Work instructions – Reproduce the items from the line with "August [835, 204]" up to and including the line with "pyautogui.click(x=533, y=1129)", copying each line unchanged.

╭─ Extracted data

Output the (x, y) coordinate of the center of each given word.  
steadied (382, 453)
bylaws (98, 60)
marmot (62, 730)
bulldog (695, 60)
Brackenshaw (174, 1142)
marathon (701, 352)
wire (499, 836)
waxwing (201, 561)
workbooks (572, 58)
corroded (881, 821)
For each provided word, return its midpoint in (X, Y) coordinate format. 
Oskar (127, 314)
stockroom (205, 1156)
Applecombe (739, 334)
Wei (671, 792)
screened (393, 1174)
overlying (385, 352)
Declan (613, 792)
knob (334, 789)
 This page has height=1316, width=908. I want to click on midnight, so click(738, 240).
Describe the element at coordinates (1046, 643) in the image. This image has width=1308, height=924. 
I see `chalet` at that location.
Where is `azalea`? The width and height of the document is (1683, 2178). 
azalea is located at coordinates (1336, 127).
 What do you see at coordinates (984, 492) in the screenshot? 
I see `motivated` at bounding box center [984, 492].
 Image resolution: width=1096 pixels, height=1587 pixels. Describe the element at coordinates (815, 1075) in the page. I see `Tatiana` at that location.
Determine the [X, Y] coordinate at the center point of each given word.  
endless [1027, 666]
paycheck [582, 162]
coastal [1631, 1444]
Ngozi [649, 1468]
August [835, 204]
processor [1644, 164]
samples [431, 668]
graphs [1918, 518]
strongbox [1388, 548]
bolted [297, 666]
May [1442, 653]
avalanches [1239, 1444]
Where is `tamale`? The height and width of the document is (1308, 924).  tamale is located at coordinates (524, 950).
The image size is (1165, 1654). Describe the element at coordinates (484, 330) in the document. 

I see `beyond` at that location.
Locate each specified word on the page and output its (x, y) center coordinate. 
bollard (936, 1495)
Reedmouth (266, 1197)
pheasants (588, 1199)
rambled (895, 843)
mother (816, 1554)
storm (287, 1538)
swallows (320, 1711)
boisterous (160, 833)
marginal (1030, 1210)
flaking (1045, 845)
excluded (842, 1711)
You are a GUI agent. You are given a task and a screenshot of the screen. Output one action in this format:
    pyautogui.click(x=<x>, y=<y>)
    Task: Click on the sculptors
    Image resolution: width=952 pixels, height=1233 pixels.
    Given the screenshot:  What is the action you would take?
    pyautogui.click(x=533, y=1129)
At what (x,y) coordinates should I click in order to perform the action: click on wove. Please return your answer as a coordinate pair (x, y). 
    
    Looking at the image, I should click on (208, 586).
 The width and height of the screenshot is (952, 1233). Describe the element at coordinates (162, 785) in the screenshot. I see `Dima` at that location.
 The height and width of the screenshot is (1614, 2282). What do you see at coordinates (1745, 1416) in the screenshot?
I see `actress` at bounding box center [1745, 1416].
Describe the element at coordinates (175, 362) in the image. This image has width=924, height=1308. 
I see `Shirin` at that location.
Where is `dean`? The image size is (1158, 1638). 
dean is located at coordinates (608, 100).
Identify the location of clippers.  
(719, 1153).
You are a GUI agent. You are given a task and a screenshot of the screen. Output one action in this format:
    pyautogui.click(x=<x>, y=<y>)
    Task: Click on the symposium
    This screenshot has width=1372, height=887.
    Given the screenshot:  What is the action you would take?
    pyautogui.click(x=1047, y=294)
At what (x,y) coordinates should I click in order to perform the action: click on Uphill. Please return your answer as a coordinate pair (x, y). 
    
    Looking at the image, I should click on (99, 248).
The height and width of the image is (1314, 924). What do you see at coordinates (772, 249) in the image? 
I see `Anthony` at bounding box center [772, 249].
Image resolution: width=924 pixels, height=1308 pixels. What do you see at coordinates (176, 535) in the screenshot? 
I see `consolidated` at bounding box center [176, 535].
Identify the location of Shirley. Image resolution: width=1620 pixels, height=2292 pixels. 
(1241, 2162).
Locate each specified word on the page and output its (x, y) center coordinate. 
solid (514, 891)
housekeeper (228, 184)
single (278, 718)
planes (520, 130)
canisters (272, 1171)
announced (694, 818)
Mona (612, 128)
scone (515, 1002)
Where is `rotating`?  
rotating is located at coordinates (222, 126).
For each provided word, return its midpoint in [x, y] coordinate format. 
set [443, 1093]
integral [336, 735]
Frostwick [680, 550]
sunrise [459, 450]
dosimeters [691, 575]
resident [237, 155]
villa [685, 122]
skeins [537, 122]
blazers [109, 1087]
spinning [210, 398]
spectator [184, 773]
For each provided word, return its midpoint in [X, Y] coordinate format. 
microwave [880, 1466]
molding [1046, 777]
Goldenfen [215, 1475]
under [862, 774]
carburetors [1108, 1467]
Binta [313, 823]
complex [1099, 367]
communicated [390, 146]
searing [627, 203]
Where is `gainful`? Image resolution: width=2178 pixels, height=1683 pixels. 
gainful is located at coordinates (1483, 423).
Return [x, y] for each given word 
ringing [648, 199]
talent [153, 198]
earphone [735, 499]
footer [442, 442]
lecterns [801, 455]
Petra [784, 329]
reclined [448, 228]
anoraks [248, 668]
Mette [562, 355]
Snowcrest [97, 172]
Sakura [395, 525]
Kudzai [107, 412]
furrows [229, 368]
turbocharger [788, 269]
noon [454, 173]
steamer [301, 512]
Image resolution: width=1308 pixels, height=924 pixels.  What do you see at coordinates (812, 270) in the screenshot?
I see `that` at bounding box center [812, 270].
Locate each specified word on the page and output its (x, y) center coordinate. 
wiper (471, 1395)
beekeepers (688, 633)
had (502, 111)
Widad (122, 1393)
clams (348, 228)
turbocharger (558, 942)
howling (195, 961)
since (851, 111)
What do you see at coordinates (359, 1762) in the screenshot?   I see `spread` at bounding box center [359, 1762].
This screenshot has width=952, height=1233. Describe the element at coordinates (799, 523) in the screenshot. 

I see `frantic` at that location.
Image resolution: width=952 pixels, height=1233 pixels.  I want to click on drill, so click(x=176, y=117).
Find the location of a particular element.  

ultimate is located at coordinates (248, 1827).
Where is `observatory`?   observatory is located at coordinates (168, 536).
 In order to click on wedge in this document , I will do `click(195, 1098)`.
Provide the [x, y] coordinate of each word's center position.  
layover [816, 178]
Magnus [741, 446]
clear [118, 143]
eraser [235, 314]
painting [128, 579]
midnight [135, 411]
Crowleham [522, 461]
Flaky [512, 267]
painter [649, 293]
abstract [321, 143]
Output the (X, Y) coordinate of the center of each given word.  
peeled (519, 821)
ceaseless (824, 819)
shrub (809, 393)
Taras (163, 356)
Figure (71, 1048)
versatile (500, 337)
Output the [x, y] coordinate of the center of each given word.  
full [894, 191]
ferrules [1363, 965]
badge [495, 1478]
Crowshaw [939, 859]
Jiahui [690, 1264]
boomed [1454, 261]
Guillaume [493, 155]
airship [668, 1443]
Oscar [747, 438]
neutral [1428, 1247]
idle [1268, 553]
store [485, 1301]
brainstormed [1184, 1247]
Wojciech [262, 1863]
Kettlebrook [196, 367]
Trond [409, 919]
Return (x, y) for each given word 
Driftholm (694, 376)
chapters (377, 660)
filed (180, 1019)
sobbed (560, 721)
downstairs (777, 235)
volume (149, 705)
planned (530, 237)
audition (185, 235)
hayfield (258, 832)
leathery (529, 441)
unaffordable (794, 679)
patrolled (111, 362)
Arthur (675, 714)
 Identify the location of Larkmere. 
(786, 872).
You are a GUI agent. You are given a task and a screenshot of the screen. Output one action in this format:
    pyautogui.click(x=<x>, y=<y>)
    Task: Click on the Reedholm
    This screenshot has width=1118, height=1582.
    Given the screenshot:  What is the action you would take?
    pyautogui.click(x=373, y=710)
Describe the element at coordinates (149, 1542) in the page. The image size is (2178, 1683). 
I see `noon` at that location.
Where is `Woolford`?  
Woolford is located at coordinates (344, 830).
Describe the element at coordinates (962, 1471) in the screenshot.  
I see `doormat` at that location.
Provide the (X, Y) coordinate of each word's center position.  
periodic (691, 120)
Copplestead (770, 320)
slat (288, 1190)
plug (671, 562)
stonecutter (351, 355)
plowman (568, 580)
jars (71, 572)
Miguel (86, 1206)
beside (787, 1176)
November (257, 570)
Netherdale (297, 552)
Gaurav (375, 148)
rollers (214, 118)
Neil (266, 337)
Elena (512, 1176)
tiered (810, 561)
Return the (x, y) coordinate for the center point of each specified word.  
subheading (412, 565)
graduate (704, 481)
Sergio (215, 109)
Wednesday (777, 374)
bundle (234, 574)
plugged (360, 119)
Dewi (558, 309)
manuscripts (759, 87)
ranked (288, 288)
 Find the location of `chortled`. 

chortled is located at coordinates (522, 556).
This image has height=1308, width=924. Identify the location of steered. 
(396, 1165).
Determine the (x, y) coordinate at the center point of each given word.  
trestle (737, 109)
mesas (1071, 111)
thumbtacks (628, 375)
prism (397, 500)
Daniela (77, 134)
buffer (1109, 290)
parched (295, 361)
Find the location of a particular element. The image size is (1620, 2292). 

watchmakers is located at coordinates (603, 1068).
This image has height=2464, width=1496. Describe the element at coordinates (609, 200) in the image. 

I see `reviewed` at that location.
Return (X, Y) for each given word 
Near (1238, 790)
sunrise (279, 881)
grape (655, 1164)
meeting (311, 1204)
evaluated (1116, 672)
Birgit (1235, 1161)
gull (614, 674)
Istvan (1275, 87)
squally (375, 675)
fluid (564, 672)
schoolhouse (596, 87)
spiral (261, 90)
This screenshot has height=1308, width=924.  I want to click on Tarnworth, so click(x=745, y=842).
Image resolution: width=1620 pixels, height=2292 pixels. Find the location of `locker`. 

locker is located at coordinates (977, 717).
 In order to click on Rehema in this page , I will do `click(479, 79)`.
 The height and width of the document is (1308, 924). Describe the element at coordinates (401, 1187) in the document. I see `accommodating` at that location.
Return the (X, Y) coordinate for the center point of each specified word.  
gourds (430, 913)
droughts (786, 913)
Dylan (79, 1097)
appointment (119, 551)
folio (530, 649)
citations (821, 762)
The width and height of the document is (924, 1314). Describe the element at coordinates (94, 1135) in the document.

╰─

Reply to the task –
August [835, 204]
processor [1644, 164]
samples [431, 668]
graphs [1918, 518]
strongbox [1388, 548]
bolted [297, 666]
May [1442, 653]
avalanches [1239, 1444]
Where is `tamale`? The height and width of the document is (1308, 924).  tamale is located at coordinates (524, 950).
The image size is (1165, 1654). Describe the element at coordinates (484, 330) in the document. 

I see `beyond` at that location.
Locate each specified word on the page and output its (x, y) center coordinate. 
bollard (936, 1495)
Reedmouth (266, 1197)
pheasants (588, 1199)
rambled (895, 843)
mother (816, 1554)
storm (287, 1538)
swallows (320, 1711)
boisterous (160, 833)
marginal (1030, 1210)
flaking (1045, 845)
excluded (842, 1711)
You are a GUI agent. You are given a task and a screenshot of the screen. Output one action in this format:
    pyautogui.click(x=<x>, y=<y>)
    Task: Click on the sculptors
    Image resolution: width=952 pixels, height=1233 pixels.
    Given the screenshot:  What is the action you would take?
    pyautogui.click(x=533, y=1129)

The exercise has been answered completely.